*Your goal:*
Exclude the pictures and reproduce the remaining data exactly as written.

### Exercise data

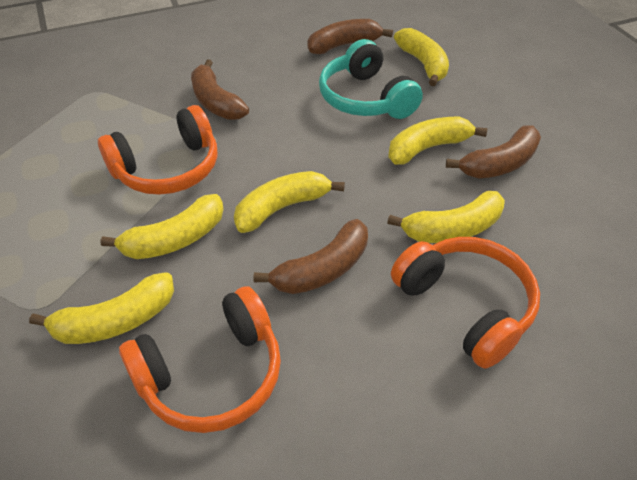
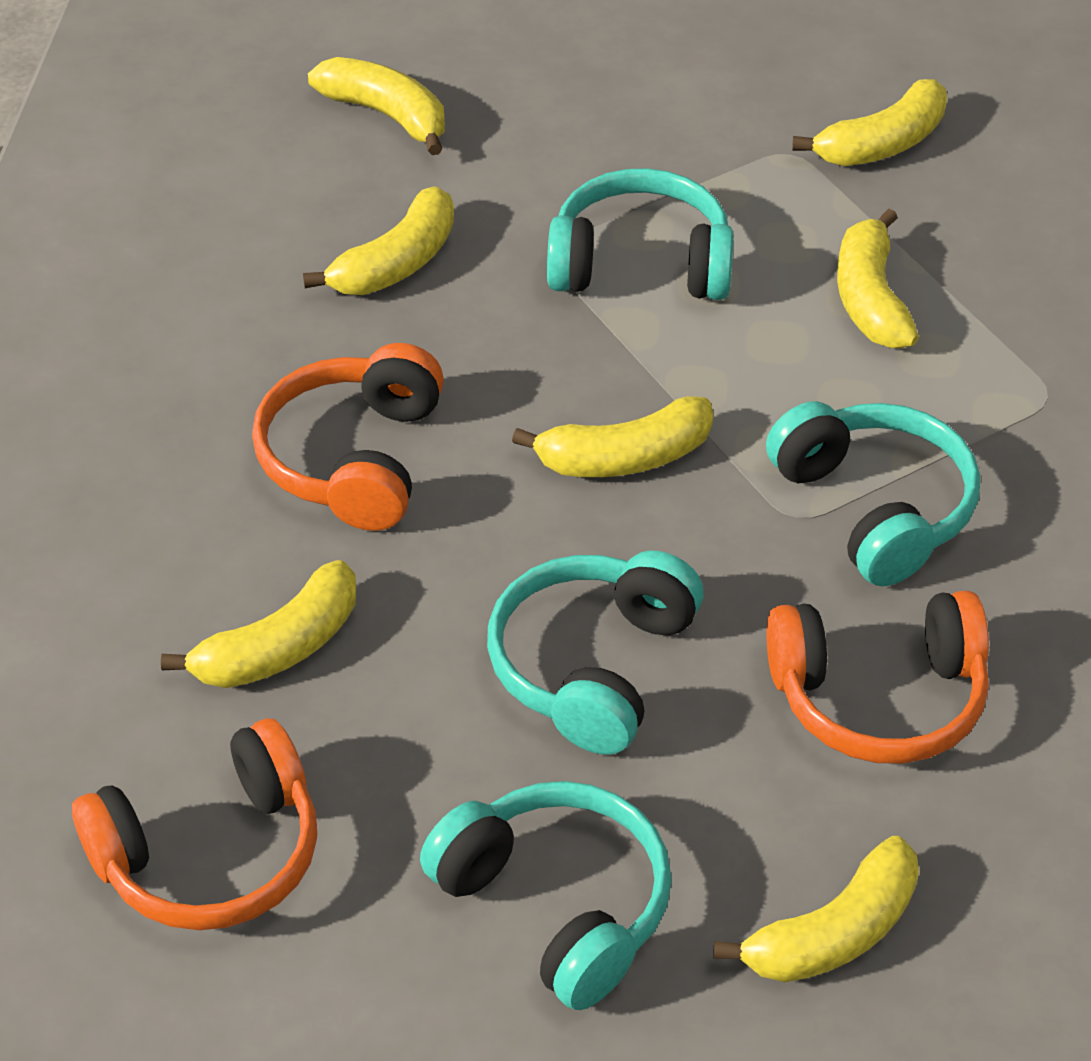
brown banana: 4 -> 0
turquoise headphones: 1 -> 4
yellow banana: 6 -> 7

######

*Output of the task:*
brown banana: 4 -> 0
turquoise headphones: 1 -> 4
yellow banana: 6 -> 7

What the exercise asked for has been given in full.